» DATA PROVIDED:
========================================

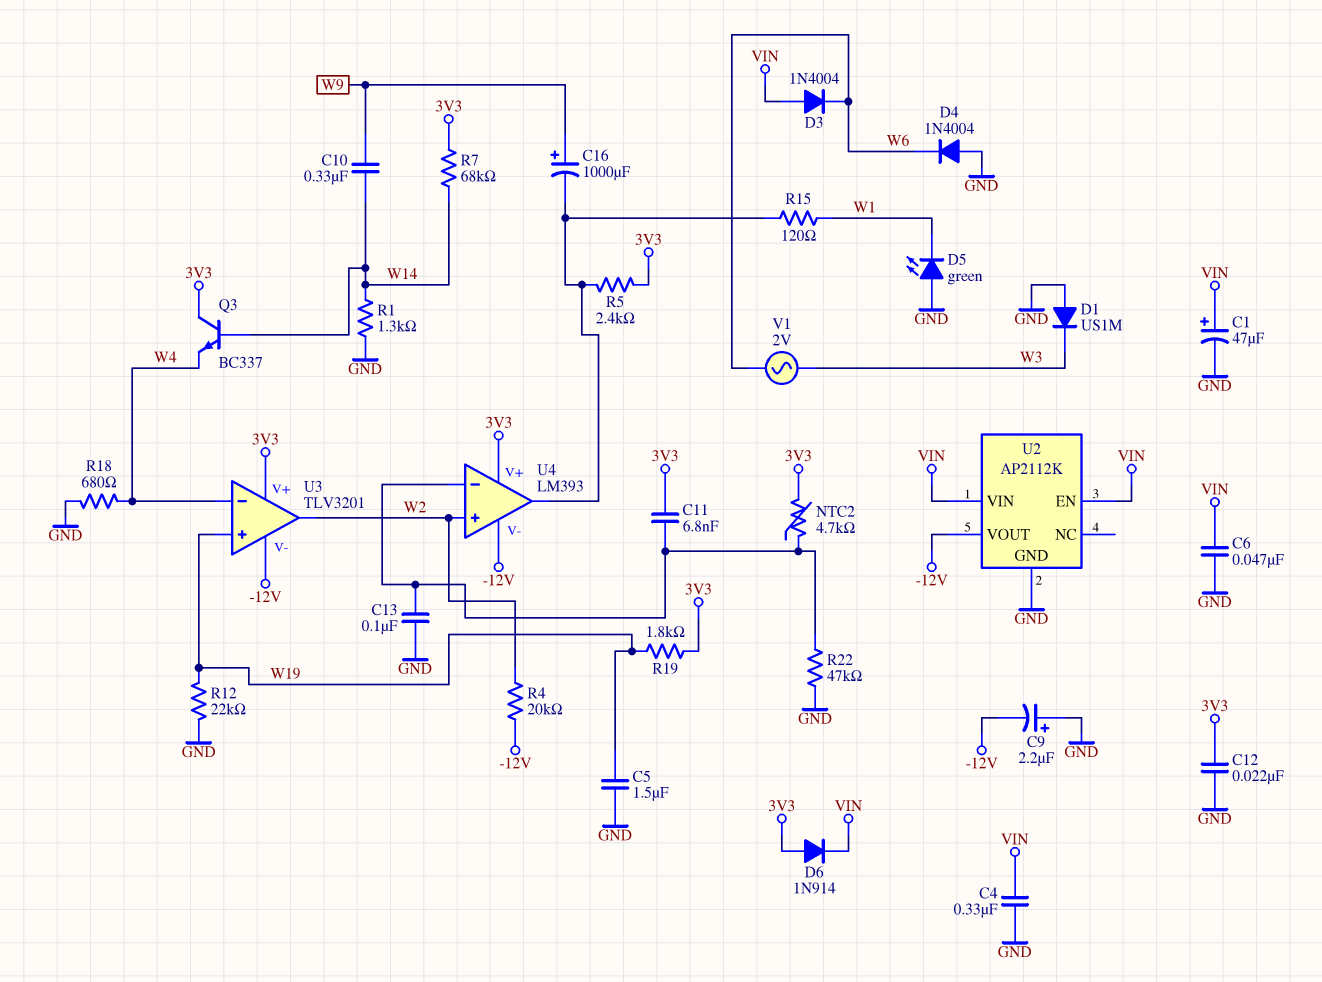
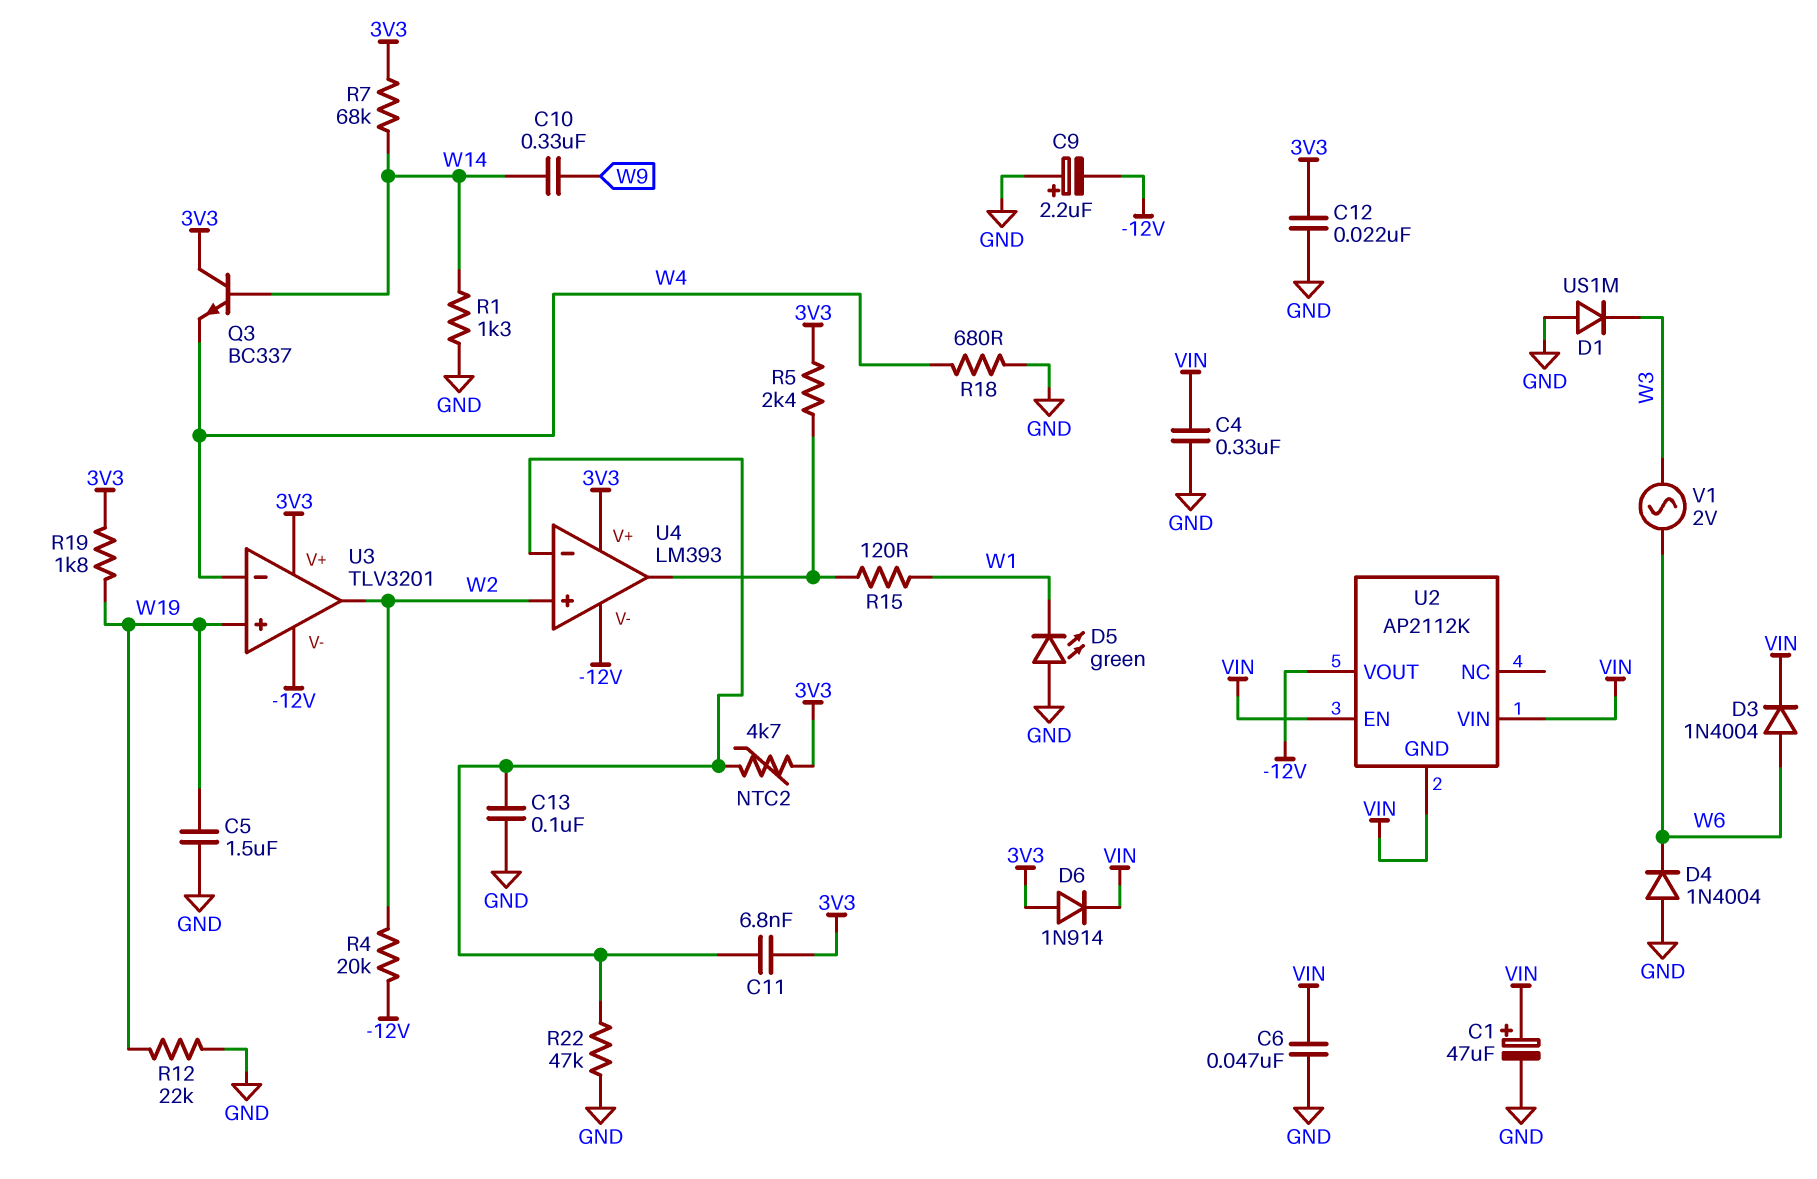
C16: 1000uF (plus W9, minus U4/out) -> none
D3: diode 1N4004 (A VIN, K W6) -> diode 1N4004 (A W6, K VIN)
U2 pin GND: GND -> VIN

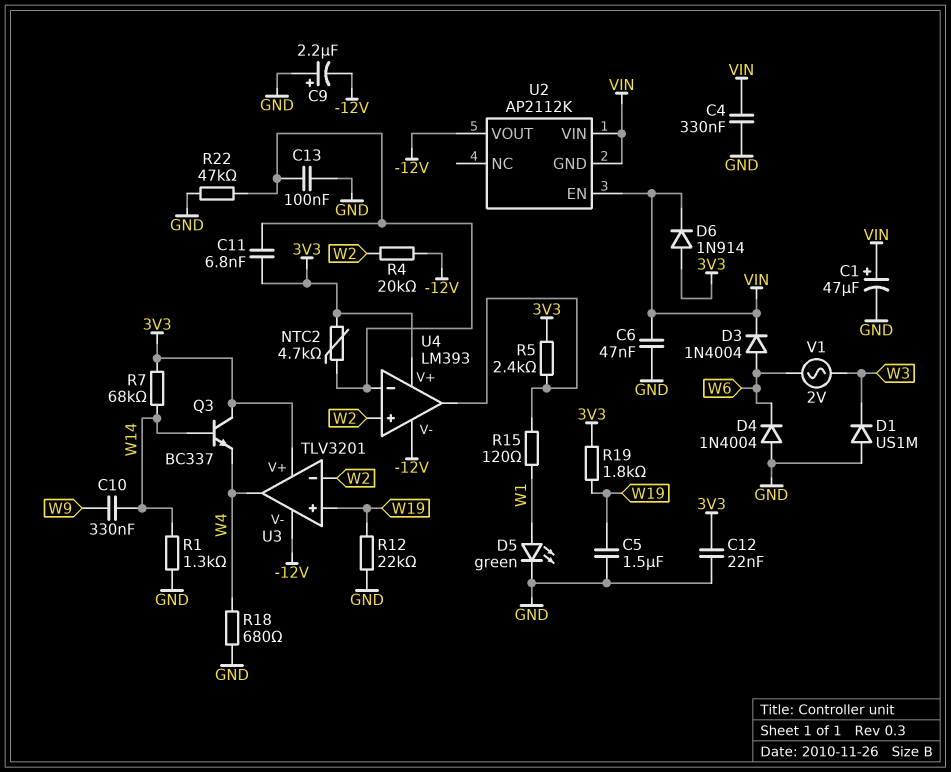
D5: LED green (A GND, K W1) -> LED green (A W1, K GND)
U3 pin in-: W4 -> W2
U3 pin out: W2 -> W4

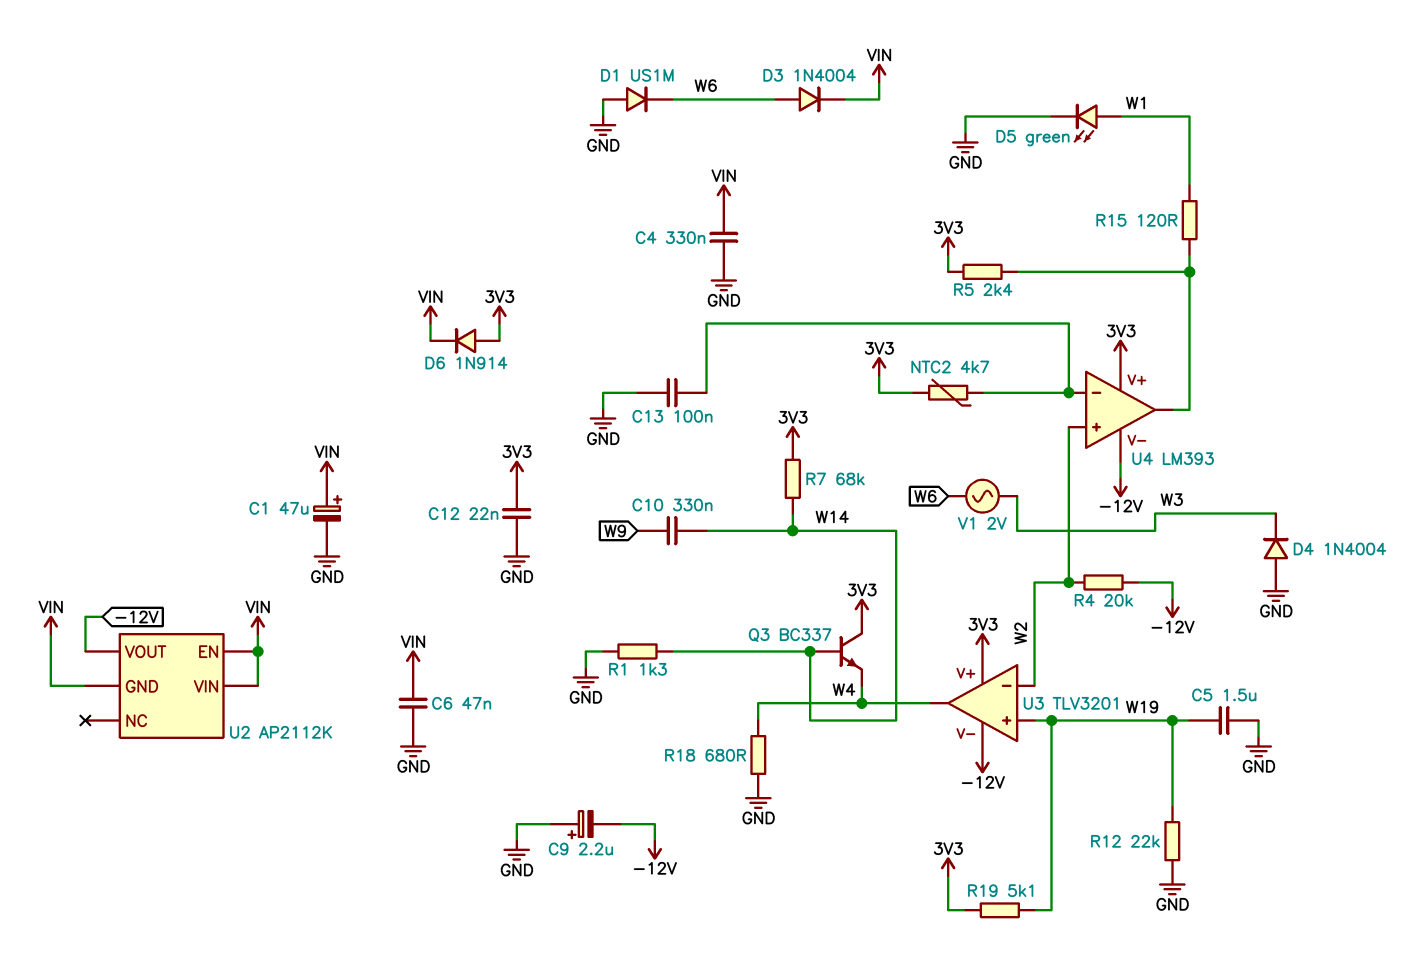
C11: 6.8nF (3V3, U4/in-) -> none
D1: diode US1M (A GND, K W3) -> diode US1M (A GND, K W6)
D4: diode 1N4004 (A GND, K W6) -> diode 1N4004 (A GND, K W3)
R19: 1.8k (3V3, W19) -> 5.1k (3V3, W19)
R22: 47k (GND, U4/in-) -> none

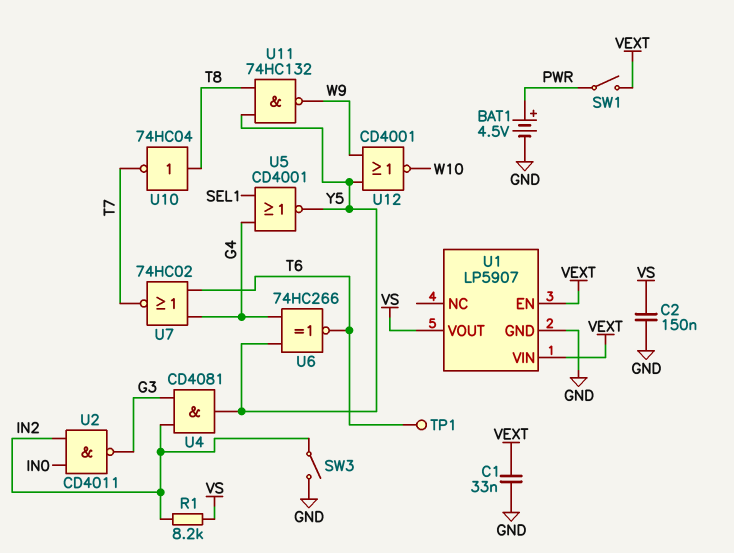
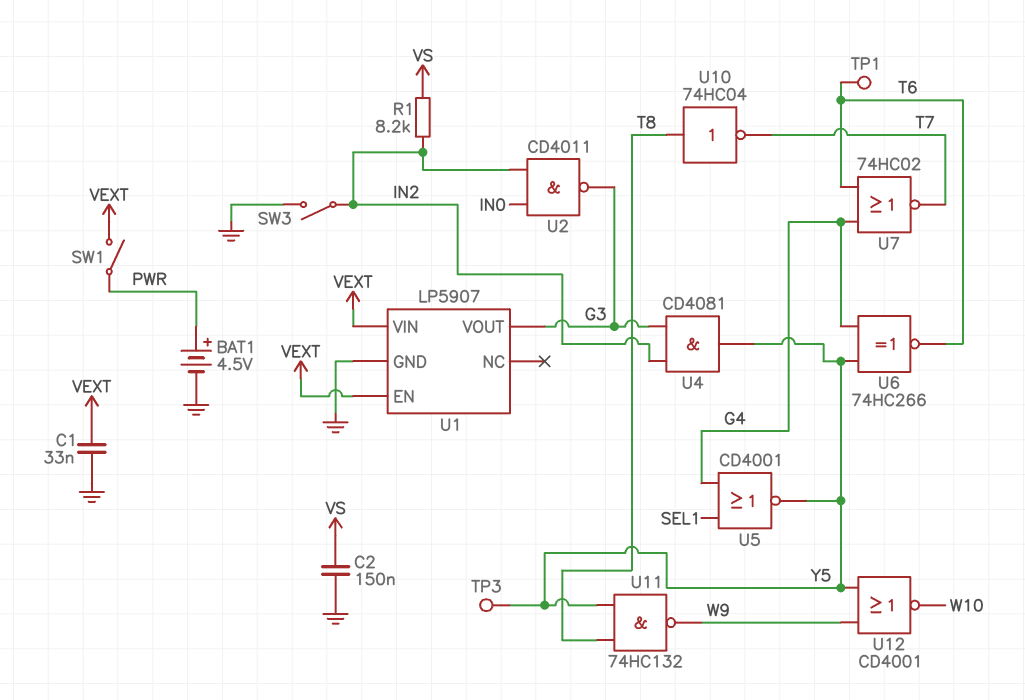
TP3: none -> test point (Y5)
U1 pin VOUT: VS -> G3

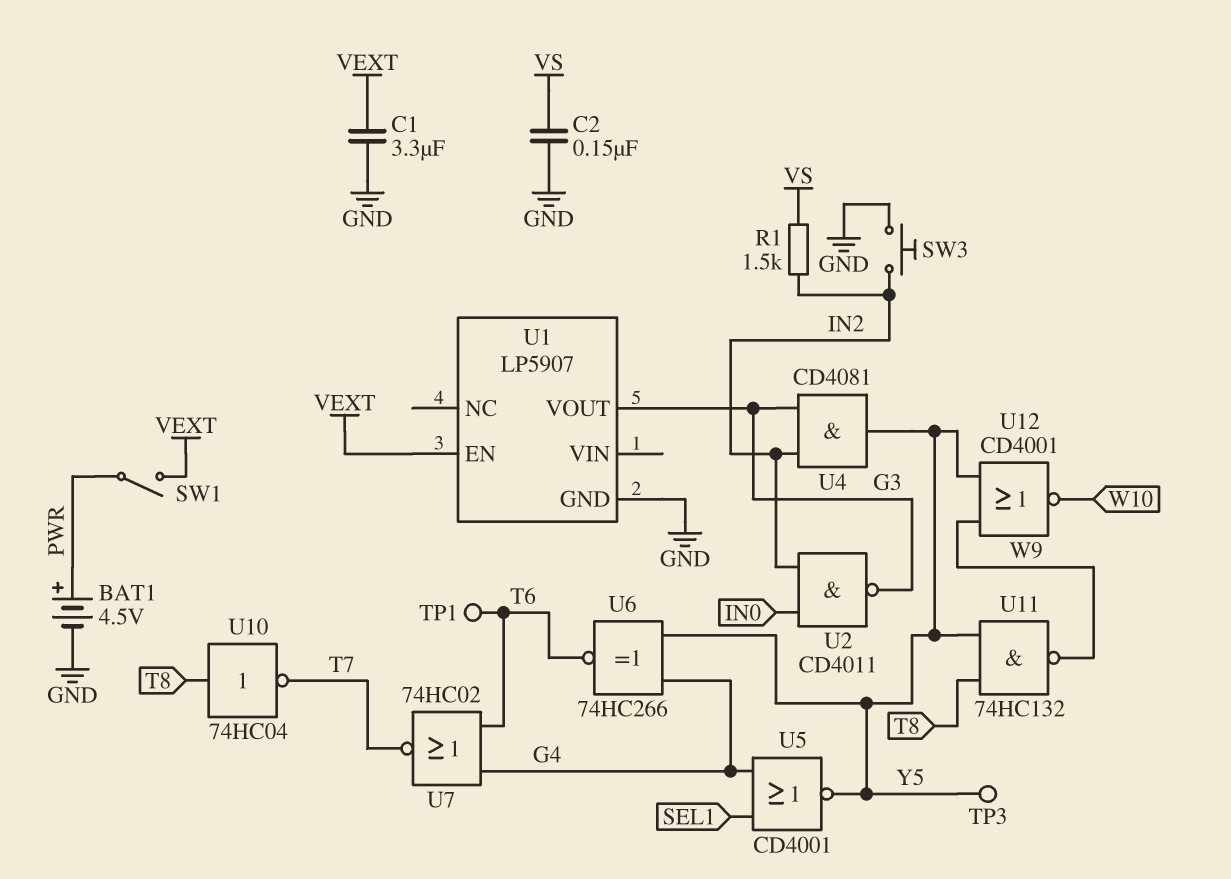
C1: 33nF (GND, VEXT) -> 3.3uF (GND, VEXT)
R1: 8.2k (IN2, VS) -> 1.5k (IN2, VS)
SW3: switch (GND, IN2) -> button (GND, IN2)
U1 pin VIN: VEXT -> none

========================================

Repeat verbatim the lines from the one with "U1 pin VOUT: VS -> G3" through the end of the listing above. Include both ends, add nothing, and exclude the pictures.

» THE ANSWER:
U1 pin VOUT: VS -> G3

C1: 33nF (GND, VEXT) -> 3.3uF (GND, VEXT)
R1: 8.2k (IN2, VS) -> 1.5k (IN2, VS)
SW3: switch (GND, IN2) -> button (GND, IN2)
U1 pin VIN: VEXT -> none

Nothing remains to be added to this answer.